*About this task*:
Exactly the lines starting at the line containing "grey notebook: 3 -> 5" and ending at the line containing "red notebook: 2 -> 4" are to be written out from the listing below, both included.

*Data excerpts*:
-=-=-

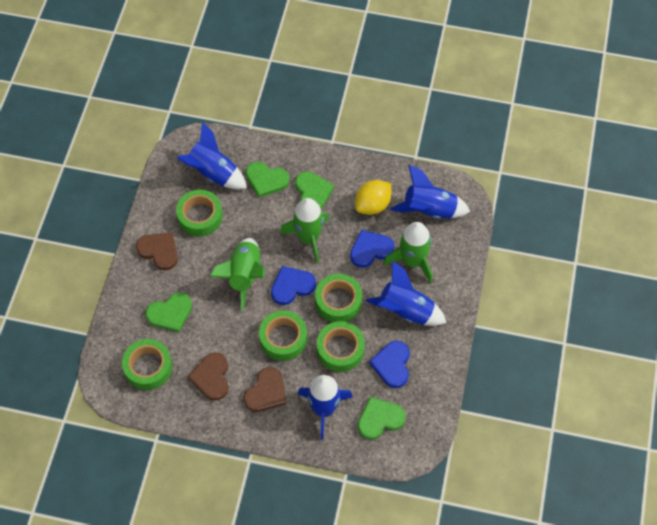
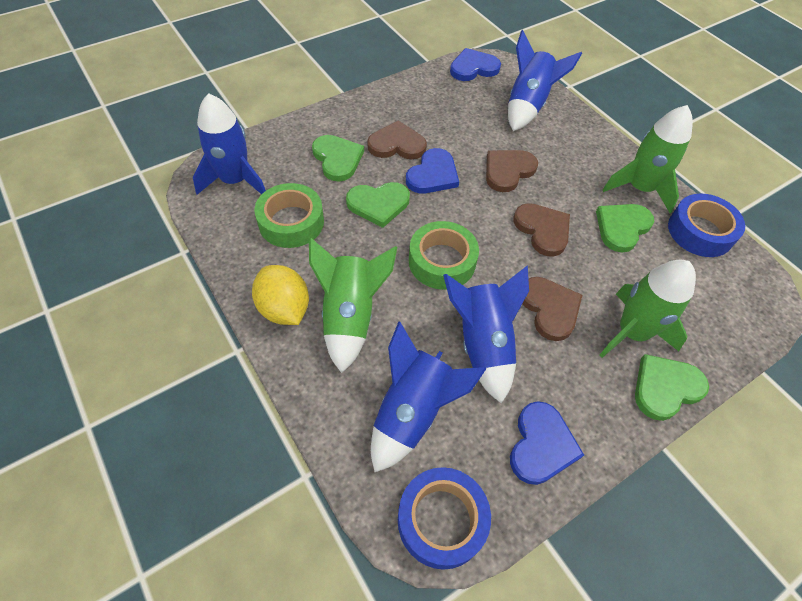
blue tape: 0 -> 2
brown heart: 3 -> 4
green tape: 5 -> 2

-=-=-

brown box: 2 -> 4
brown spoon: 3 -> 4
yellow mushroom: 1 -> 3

-=-=-

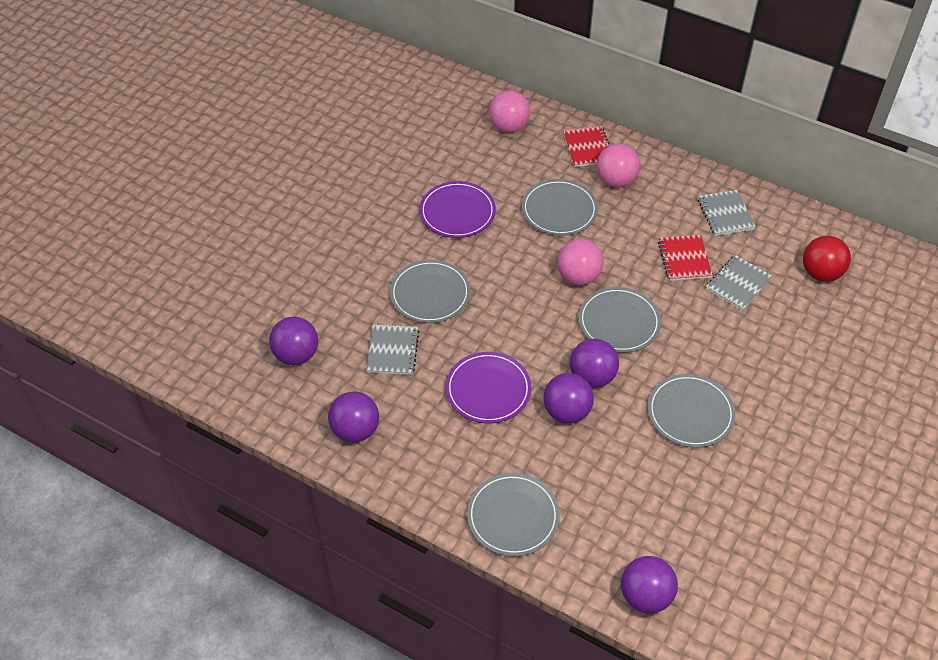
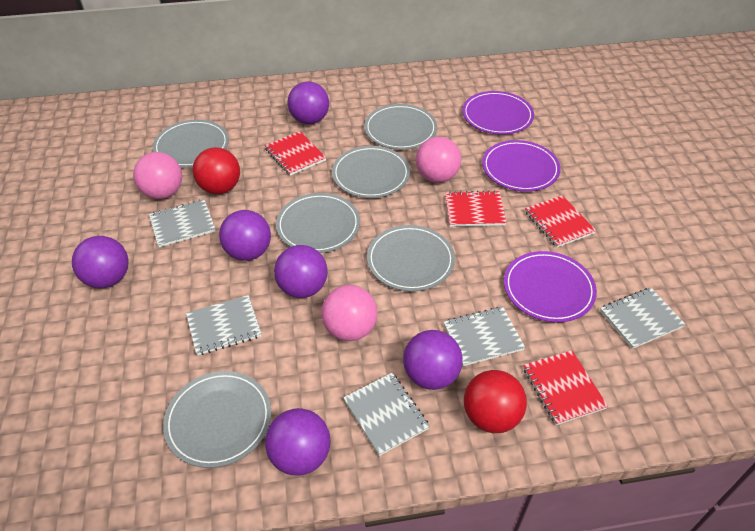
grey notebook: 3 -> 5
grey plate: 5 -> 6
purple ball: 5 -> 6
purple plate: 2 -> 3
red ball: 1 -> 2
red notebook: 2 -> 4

-=-=-

*Solution for this problem*:
grey notebook: 3 -> 5
grey plate: 5 -> 6
purple ball: 5 -> 6
purple plate: 2 -> 3
red ball: 1 -> 2
red notebook: 2 -> 4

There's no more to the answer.